# Start of STORED ROWS

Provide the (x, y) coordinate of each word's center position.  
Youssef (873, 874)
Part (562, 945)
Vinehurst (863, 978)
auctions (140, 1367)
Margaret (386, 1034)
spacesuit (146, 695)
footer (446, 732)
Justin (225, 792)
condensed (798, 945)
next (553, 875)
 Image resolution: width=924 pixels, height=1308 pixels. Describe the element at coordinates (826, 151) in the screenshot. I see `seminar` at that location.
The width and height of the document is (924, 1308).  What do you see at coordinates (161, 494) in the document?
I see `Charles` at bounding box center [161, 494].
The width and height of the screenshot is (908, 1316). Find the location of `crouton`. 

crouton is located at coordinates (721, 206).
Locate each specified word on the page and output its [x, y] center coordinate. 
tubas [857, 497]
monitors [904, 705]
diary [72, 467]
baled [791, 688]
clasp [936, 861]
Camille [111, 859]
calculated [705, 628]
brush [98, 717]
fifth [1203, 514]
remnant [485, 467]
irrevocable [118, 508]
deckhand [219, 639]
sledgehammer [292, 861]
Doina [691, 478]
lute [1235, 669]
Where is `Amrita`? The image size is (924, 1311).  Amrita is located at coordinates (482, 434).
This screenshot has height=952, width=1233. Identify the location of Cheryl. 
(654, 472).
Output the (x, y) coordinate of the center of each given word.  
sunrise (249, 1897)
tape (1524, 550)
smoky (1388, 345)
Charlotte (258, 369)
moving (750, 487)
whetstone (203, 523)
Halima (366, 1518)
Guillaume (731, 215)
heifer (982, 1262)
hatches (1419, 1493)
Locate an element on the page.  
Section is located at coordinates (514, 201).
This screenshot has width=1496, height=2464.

# End of STORED ROWS

> [EXERCISE TASK]:
Output the entries as a numbered list without blank lines, starting at the line that contains "coordinates (482, 434)." and ending at the last line of the entries.

> [RESULT OF THE TASK]:
1. Where is `Amrita`? The image size is (924, 1311).  Amrita is located at coordinates (482, 434).
2. This screenshot has height=952, width=1233. Identify the location of Cheryl. 
3. (654, 472).
4. Output the (x, y) coordinate of the center of each given word.  
5. sunrise (249, 1897)
6. tape (1524, 550)
7. smoky (1388, 345)
8. Charlotte (258, 369)
9. moving (750, 487)
10. whetstone (203, 523)
11. Halima (366, 1518)
12. Guillaume (731, 215)
13. heifer (982, 1262)
14. hatches (1419, 1493)
15. Locate an element on the page.  
16. Section is located at coordinates (514, 201).
17. This screenshot has width=1496, height=2464.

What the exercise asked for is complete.